-- START --

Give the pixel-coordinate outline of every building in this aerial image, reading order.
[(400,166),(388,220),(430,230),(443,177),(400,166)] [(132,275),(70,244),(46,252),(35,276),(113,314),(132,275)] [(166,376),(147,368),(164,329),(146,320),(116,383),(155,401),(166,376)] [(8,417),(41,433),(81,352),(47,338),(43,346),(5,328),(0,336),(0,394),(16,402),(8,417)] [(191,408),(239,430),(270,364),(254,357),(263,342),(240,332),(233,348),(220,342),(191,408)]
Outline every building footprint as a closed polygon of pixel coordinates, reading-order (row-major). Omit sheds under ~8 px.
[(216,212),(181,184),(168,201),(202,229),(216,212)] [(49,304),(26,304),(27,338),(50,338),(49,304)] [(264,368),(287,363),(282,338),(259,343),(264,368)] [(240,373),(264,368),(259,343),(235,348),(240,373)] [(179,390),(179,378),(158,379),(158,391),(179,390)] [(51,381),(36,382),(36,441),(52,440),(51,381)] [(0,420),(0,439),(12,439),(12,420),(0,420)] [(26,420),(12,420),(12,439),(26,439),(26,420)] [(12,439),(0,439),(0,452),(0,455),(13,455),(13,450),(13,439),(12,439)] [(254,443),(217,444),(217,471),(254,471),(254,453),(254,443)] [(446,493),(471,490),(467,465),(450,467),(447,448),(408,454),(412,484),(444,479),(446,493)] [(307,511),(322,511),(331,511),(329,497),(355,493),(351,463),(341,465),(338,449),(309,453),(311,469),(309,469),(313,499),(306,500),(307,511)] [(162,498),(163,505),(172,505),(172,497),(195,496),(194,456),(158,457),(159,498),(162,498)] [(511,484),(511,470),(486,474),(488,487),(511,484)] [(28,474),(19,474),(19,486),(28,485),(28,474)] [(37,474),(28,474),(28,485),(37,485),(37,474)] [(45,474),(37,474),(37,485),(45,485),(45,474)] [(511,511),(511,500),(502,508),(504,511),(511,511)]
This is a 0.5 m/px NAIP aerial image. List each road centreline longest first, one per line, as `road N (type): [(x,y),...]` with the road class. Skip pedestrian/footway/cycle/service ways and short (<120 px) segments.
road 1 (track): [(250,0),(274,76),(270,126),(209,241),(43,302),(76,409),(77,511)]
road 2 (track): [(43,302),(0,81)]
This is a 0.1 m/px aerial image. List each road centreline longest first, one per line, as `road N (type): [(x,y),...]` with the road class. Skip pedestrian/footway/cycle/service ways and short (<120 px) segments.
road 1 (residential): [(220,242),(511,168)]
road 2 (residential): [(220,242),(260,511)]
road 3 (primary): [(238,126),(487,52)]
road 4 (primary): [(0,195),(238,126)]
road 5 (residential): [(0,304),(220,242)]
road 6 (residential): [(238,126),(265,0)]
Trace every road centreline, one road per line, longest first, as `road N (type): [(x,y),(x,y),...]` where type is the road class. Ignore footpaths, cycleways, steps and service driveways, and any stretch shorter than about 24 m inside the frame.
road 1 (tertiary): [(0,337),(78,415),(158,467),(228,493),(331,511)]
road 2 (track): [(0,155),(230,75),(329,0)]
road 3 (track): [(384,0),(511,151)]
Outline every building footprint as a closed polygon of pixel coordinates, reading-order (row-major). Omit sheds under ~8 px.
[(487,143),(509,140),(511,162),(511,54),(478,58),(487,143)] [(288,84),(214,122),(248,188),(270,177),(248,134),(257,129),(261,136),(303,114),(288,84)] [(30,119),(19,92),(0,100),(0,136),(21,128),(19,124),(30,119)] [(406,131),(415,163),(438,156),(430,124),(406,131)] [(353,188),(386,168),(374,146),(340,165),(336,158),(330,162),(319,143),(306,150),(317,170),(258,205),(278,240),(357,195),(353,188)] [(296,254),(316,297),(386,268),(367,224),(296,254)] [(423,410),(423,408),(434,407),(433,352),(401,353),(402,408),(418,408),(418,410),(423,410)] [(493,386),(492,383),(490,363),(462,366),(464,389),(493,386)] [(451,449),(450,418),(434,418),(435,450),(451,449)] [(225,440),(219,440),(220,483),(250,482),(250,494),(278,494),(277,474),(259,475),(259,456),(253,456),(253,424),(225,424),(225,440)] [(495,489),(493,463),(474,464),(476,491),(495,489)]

-- END --

WHAT YOU SHOULD DO: Rewrite all of the records, swapping "centreline" for "centerline" everywhere it appears and keeping everything else the same.

EXERCISE ANSWER:
Give the pixel-coordinate outline of every building in this aerial image, reading order.
[(400,166),(388,220),(430,230),(443,177),(400,166)] [(132,275),(70,244),(46,252),(35,276),(113,314),(132,275)] [(166,376),(147,368),(164,329),(146,320),(116,383),(155,401),(166,376)] [(8,417),(41,433),(81,352),(47,338),(43,346),(5,328),(0,336),(0,394),(16,402),(8,417)] [(191,408),(239,430),(270,364),(254,357),(263,342),(240,332),(233,348),(220,342),(191,408)]
Outline every building footprint as a closed polygon of pixel coordinates, reading-order (row-major). Omit sheds under ~8 px.
[(216,212),(181,184),(168,201),(202,229),(216,212)] [(49,304),(26,304),(27,338),(50,338),(49,304)] [(264,368),(287,363),(282,338),(259,343),(264,368)] [(240,373),(264,368),(259,343),(235,348),(240,373)] [(179,390),(179,378),(158,379),(158,391),(179,390)] [(51,381),(36,382),(36,441),(52,440),(51,381)] [(0,420),(0,439),(12,439),(12,420),(0,420)] [(26,420),(12,420),(12,439),(26,439),(26,420)] [(12,439),(0,439),(0,452),(0,455),(13,455),(13,450),(13,439),(12,439)] [(254,443),(217,444),(217,471),(254,471),(254,453),(254,443)] [(446,493),(471,490),(467,465),(450,467),(447,448),(408,454),(412,484),(444,479),(446,493)] [(307,511),(322,511),(331,511),(329,497),(355,493),(351,463),(341,465),(338,449),(309,453),(311,469),(309,469),(313,499),(306,500),(307,511)] [(162,498),(163,505),(172,505),(172,497),(195,496),(194,456),(158,457),(159,498),(162,498)] [(511,484),(511,470),(486,474),(488,487),(511,484)] [(28,474),(19,474),(19,486),(28,485),(28,474)] [(37,474),(28,474),(28,485),(37,485),(37,474)] [(45,474),(37,474),(37,485),(45,485),(45,474)] [(511,511),(511,500),(502,508),(504,511),(511,511)]
This is a 0.5 m/px NAIP aerial image. List each road centerline longest first, one per line, as `road N (type): [(x,y),...]` with the road class. Skip pedestrian/footway/cycle/service ways and short (<120 px) segments.
road 1 (track): [(250,0),(274,76),(270,126),(209,241),(43,302),(76,409),(77,511)]
road 2 (track): [(43,302),(0,81)]
This is a 0.1 m/px aerial image. List each road centerline longest first, one per line, as `road N (type): [(x,y),...]` with the road class. Skip pedestrian/footway/cycle/service ways and short (<120 px) segments.
road 1 (residential): [(220,242),(511,168)]
road 2 (residential): [(220,242),(260,511)]
road 3 (primary): [(238,126),(487,52)]
road 4 (primary): [(0,195),(238,126)]
road 5 (residential): [(0,304),(220,242)]
road 6 (residential): [(238,126),(265,0)]
Trace every road centerline, one road per line, longest first, as `road N (type): [(x,y),(x,y),...]` where type is the road class. Ignore footpaths, cycleways, steps and service driveways, and any stretch shorter than about 24 m inside the frame.
road 1 (tertiary): [(0,337),(78,415),(158,467),(228,493),(331,511)]
road 2 (track): [(0,155),(230,75),(329,0)]
road 3 (track): [(384,0),(511,151)]
Outline every building footprint as a closed polygon of pixel coordinates, reading-order (row-major). Omit sheds under ~8 px.
[(487,143),(509,140),(511,162),(511,54),(478,58),(487,143)] [(288,84),(214,122),(248,188),(270,177),(248,134),(257,129),(261,136),(303,114),(288,84)] [(30,119),(19,92),(0,100),(0,136),(21,128),(19,124),(30,119)] [(406,131),(415,163),(438,156),(430,124),(406,131)] [(353,188),(386,168),(374,146),(340,165),(336,158),(330,162),(319,143),(306,150),(317,170),(258,205),(278,240),(357,195),(353,188)] [(296,254),(316,297),(386,268),(367,224),(296,254)] [(423,410),(423,408),(434,407),(433,352),(401,353),(402,408),(418,408),(418,410),(423,410)] [(493,386),(492,383),(490,363),(462,366),(464,389),(493,386)] [(451,449),(450,418),(434,418),(435,450),(451,449)] [(225,440),(219,440),(220,483),(250,482),(250,494),(278,494),(277,474),(259,475),(259,456),(253,456),(253,424),(225,424),(225,440)] [(495,489),(493,463),(474,464),(476,491),(495,489)]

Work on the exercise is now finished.